Which lines of the records below contain the word "vase"? Report each of them in full.

** Opening EXERCISE DATA block **

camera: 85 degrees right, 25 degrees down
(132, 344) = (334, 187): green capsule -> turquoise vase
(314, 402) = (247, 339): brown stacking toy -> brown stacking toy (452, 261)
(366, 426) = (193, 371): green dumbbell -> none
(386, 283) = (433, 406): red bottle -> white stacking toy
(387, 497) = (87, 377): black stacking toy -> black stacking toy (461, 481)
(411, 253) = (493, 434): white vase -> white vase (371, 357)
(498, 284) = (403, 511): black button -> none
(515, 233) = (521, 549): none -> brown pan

** Closing EXERCISE DATA block **
** Opening EXERCISE DATA block **

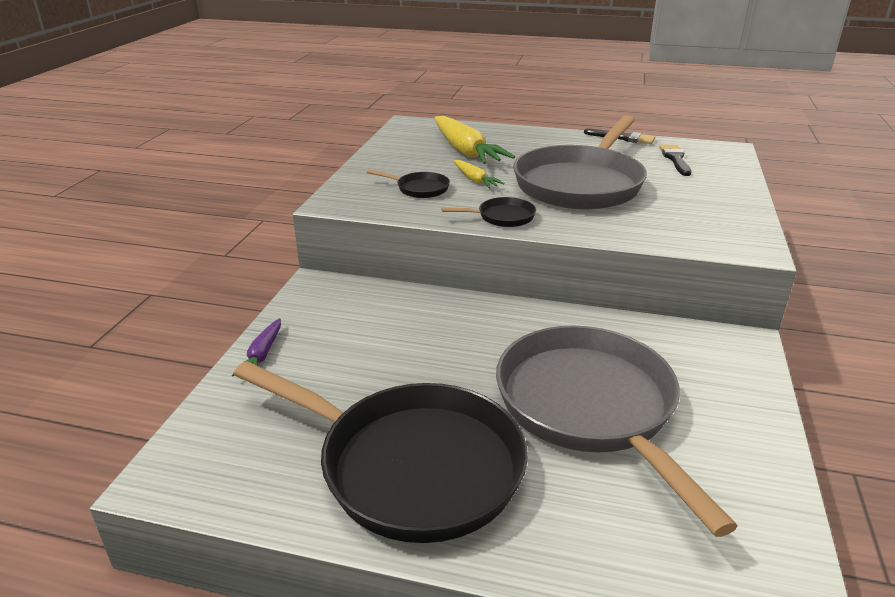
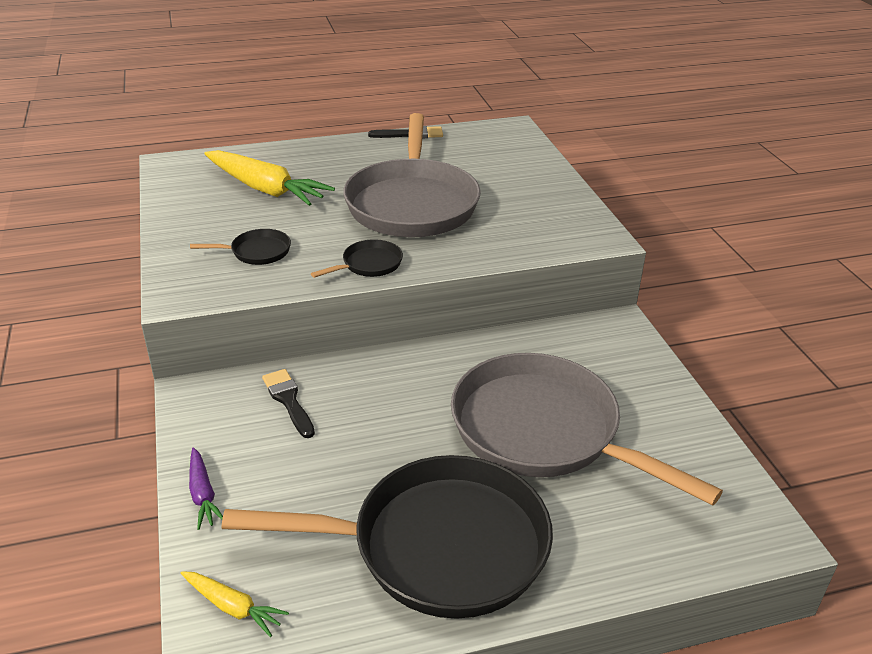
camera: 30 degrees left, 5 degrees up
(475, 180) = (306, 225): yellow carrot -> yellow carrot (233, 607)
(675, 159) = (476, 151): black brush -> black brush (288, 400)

** Closing EXERCISE DATA block **
** Opening EXERCISE DATA block **

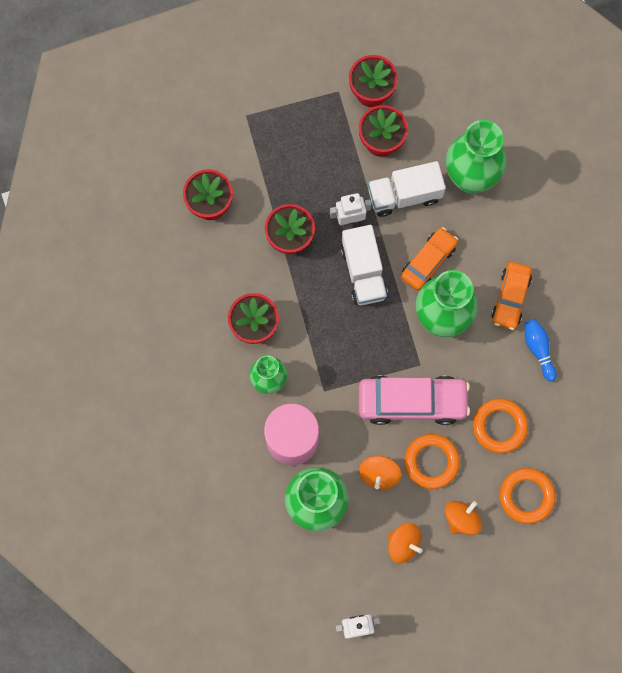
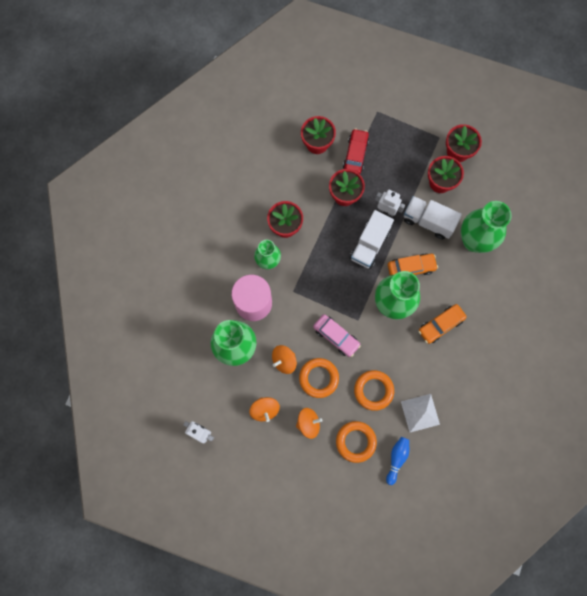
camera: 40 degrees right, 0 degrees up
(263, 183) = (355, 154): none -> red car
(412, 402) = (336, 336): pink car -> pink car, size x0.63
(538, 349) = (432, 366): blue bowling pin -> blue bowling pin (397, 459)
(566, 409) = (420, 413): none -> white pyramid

** Closing EXERCISE DATA block **

__RESULT OF THE TASK__:
(132, 344) = (334, 187): green capsule -> turquoise vase
(411, 253) = (493, 434): white vase -> white vase (371, 357)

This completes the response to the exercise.